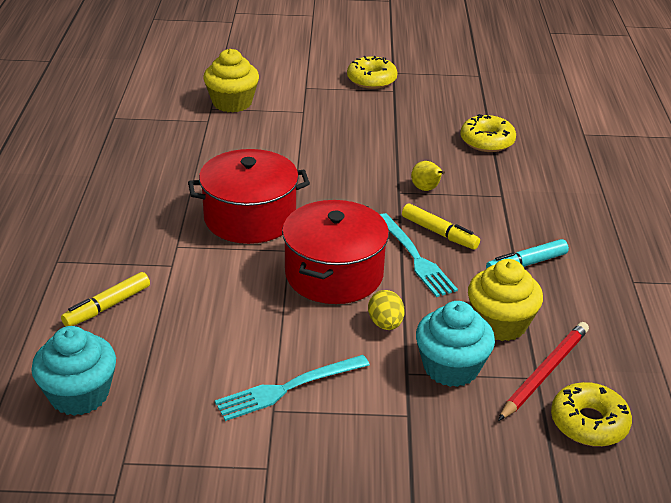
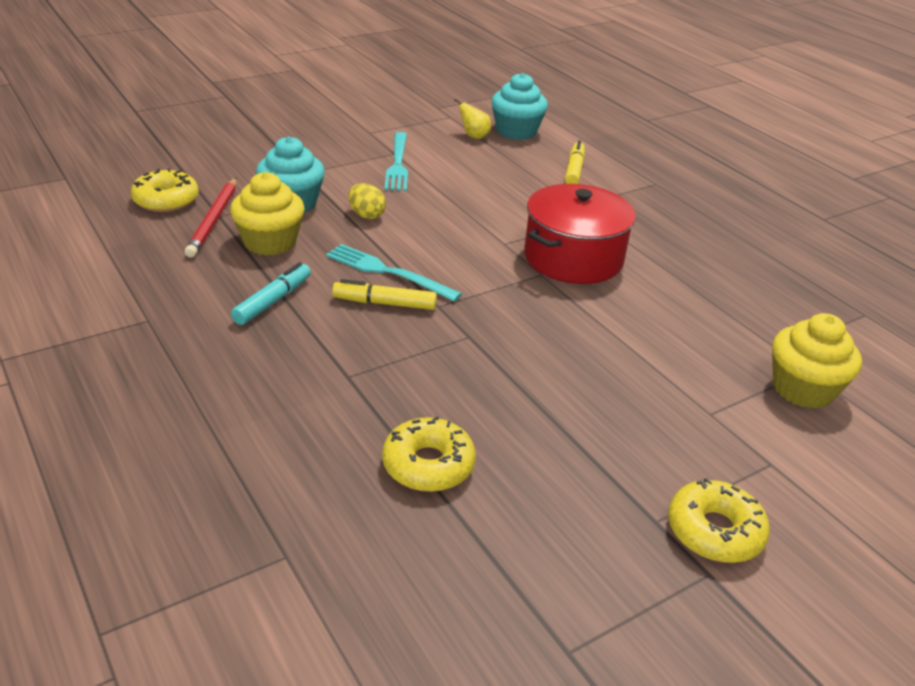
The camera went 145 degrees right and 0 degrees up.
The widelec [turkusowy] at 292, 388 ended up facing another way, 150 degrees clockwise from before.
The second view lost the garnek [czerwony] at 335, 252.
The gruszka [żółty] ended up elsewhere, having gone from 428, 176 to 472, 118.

• • • •

▶ _What you will do_: Wherever a line of the data above contains "from", copy that line.

▶ _Solution to this task_:
The widelec [turkusowy] at 292, 388 ended up facing another way, 150 degrees clockwise from before.
The gruszka [żółty] ended up elsewhere, having gone from 428, 176 to 472, 118.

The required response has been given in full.